-- EXERCISE PROMPT --
The listing below is to be given again in full and word for word, without its images.
· · · ·
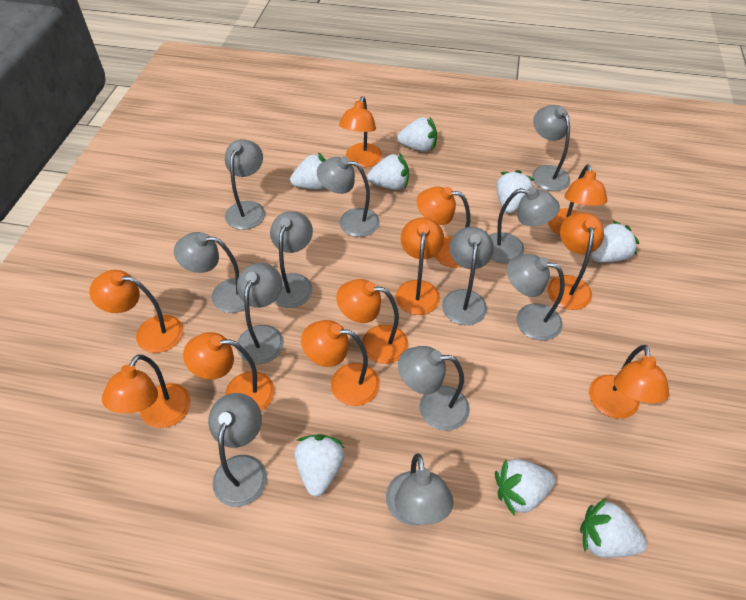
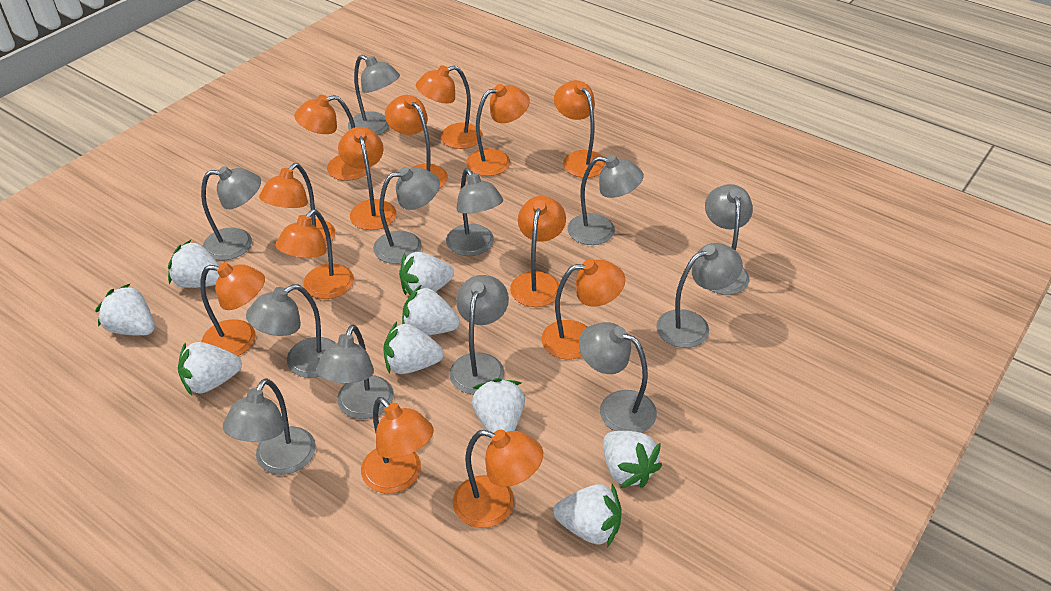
orange lamp: 11 -> 13
white strawberry: 8 -> 9

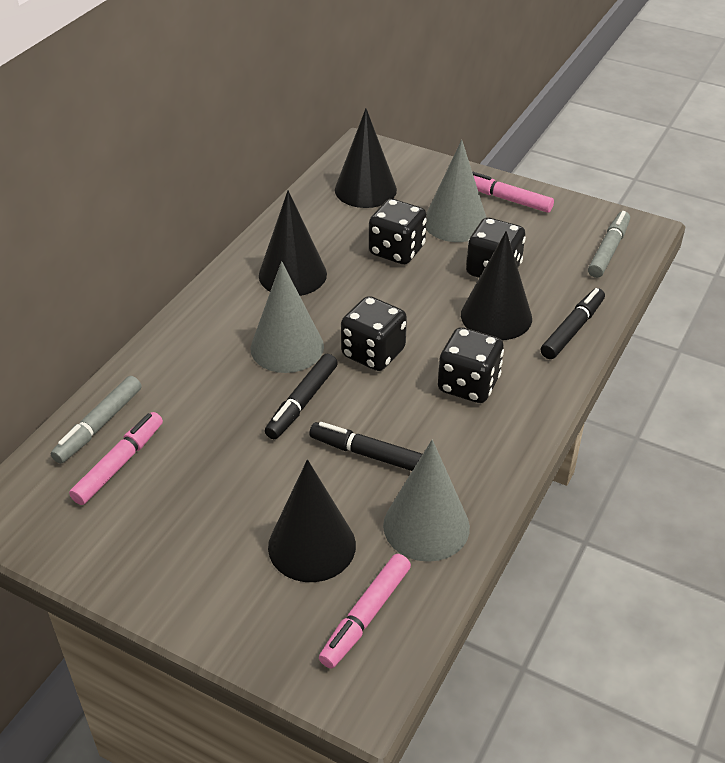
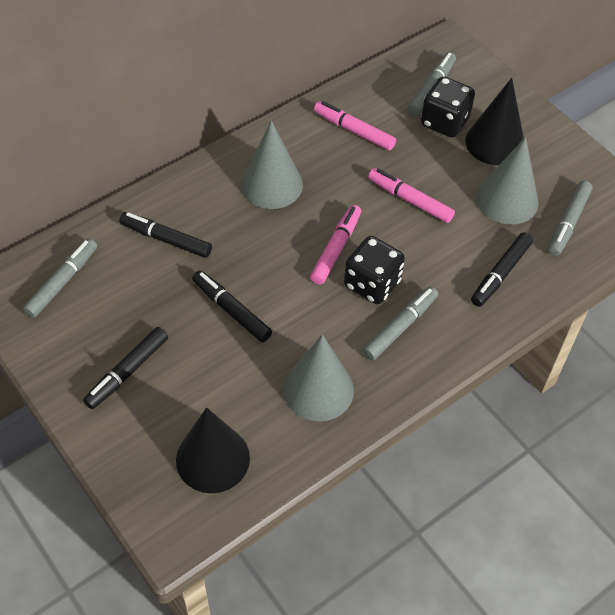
black cone: 4 -> 2
black dice: 4 -> 2
black marker: 3 -> 4
grey marker: 2 -> 4

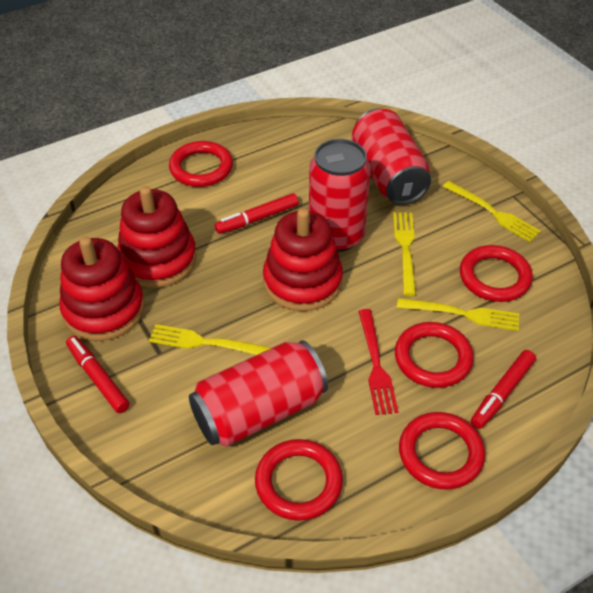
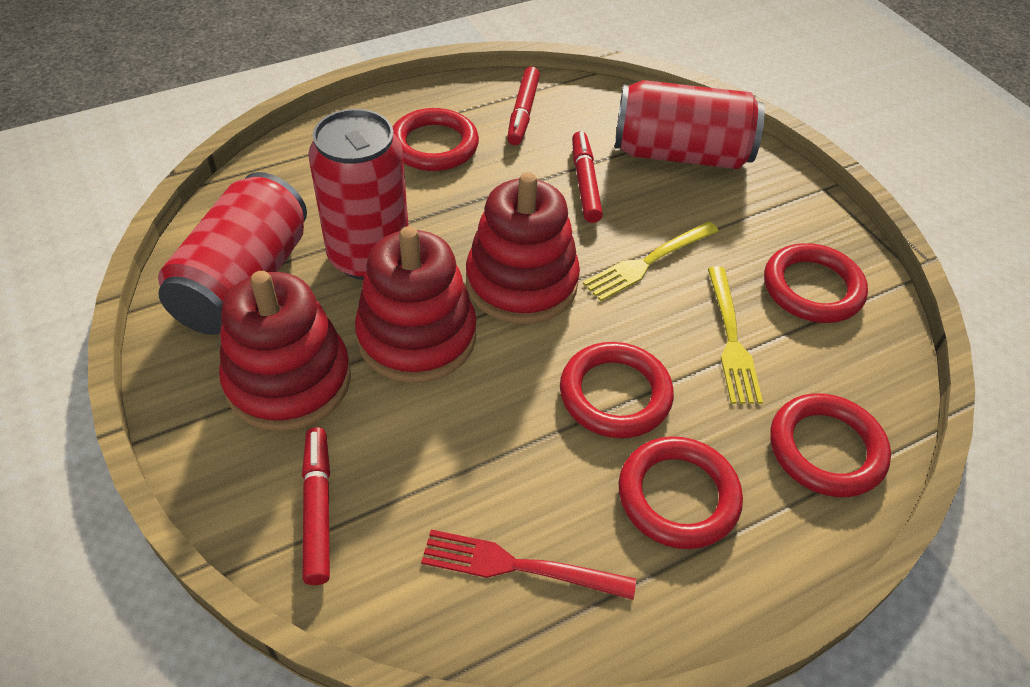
yellow fork: 4 -> 2

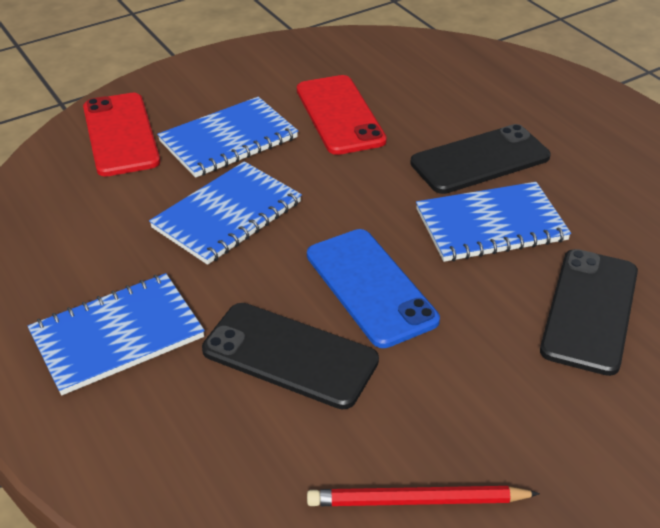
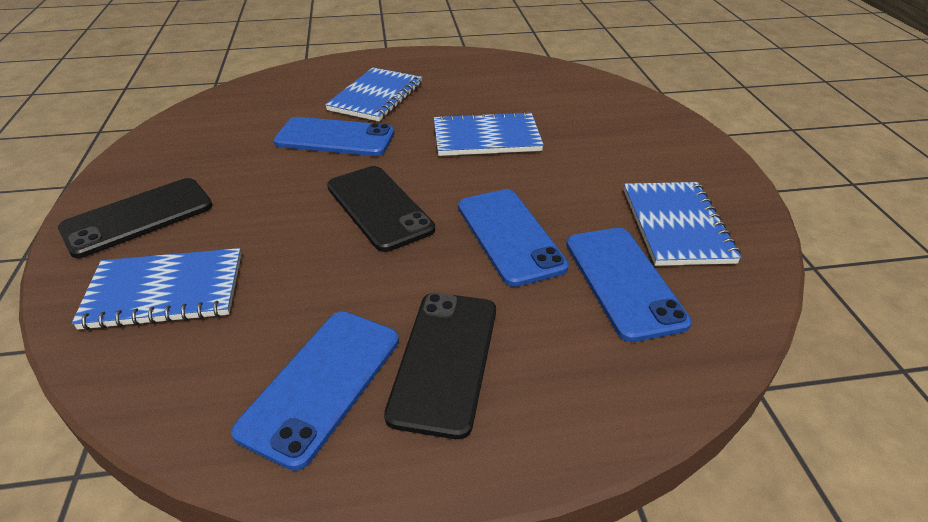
blue phone: 1 -> 4
red pencil: 1 -> 0
red phone: 2 -> 0

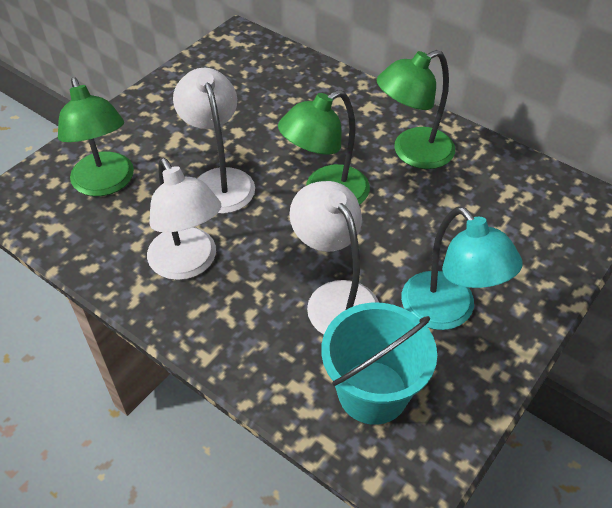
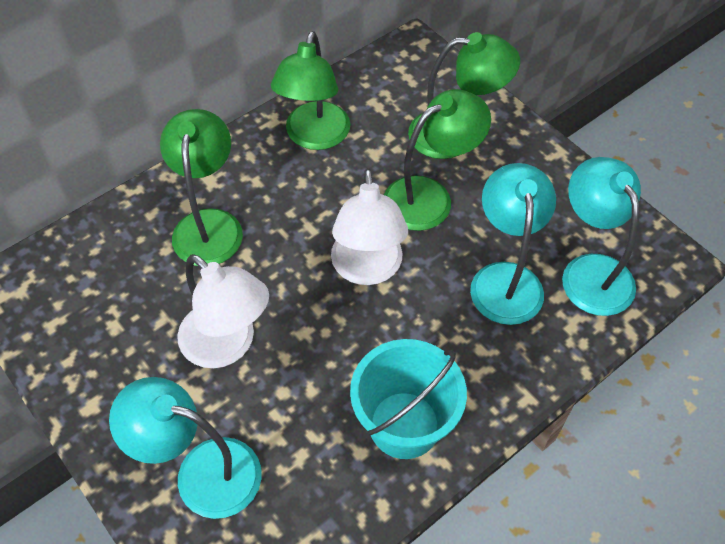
green lamp: 3 -> 4
turquoise lamp: 1 -> 3
white lamp: 3 -> 2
· · · ·
-- EXERCISE RESPONSE --
orange lamp: 11 -> 13
white strawberry: 8 -> 9

black cone: 4 -> 2
black dice: 4 -> 2
black marker: 3 -> 4
grey marker: 2 -> 4

yellow fork: 4 -> 2

blue phone: 1 -> 4
red pencil: 1 -> 0
red phone: 2 -> 0

green lamp: 3 -> 4
turquoise lamp: 1 -> 3
white lamp: 3 -> 2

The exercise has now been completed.